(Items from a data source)
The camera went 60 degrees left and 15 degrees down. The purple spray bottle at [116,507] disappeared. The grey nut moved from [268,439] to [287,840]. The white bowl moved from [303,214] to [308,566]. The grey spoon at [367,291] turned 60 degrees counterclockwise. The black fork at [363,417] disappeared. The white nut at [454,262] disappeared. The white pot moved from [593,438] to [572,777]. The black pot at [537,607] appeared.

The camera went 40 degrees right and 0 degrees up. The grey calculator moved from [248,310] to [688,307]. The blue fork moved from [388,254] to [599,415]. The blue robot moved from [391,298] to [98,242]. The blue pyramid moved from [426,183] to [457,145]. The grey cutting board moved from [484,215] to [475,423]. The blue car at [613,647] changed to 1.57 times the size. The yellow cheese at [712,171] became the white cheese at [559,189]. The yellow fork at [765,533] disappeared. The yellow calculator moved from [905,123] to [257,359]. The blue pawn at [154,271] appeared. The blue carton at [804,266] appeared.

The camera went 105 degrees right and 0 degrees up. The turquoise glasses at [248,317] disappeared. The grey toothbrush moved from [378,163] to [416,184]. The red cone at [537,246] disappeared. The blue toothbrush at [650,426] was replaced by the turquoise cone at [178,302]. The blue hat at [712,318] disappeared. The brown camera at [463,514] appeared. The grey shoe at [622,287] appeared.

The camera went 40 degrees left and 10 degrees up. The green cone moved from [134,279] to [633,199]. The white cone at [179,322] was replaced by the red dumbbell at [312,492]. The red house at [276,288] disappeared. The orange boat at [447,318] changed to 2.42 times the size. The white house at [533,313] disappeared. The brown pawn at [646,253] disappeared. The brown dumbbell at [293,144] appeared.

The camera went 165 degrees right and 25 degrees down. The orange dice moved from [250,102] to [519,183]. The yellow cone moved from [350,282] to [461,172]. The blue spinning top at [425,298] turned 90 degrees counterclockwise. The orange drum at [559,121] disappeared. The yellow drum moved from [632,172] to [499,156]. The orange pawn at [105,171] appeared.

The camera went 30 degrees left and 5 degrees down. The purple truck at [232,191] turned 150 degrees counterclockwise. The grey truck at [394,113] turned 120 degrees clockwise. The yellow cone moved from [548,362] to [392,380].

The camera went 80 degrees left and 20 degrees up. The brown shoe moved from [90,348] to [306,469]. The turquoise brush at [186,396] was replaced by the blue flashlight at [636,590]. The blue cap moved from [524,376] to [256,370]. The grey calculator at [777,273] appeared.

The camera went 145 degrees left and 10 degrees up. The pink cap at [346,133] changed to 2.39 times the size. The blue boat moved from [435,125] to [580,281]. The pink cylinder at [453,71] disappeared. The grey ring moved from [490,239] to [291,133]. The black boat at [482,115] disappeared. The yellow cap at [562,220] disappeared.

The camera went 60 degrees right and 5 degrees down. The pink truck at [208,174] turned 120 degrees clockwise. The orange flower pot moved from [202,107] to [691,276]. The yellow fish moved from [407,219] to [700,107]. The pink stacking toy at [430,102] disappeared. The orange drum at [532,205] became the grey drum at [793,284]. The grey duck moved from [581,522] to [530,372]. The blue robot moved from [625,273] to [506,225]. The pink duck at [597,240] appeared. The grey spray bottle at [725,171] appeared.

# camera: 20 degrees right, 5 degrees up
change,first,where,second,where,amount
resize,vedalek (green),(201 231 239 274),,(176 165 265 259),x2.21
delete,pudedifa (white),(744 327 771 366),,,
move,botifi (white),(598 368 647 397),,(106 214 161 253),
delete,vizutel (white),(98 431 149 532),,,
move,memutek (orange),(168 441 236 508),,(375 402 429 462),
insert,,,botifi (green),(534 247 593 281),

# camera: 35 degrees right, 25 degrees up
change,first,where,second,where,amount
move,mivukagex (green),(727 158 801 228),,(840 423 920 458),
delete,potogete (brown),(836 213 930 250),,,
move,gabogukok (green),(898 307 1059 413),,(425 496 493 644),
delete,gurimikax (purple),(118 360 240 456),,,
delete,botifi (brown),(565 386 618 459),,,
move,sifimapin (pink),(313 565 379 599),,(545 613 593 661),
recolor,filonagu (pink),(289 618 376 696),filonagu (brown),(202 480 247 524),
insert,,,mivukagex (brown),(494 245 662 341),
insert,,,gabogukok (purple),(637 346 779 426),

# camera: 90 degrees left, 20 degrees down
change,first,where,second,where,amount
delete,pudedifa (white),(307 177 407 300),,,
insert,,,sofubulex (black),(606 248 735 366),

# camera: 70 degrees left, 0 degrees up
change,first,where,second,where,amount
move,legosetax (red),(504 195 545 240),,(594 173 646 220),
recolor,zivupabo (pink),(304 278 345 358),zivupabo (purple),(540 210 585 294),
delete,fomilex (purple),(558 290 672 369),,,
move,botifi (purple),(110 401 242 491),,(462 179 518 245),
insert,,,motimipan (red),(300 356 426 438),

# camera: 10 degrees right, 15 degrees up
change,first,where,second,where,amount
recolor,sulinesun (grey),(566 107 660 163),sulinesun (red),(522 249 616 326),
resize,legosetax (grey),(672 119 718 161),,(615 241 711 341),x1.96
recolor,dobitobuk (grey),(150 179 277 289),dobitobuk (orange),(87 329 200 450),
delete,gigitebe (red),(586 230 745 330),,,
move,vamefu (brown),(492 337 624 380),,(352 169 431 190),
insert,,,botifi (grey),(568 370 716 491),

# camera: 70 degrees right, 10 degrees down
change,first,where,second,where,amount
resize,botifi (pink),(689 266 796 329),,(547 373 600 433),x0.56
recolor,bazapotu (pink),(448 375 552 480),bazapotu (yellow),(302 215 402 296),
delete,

- _Task statement_:
Nothing should appear in the answer except the lines above from the line with "resize,vedalek (green),(201 231" through the line with "move,memutek (orange),(168 441", both included, written out exactly.

- _Task answer_:
resize,vedalek (green),(201 231 239 274),,(176 165 265 259),x2.21
delete,pudedifa (white),(744 327 771 366),,,
move,botifi (white),(598 368 647 397),,(106 214 161 253),
delete,vizutel (white),(98 431 149 532),,,
move,memutek (orange),(168 441 236 508),,(375 402 429 462),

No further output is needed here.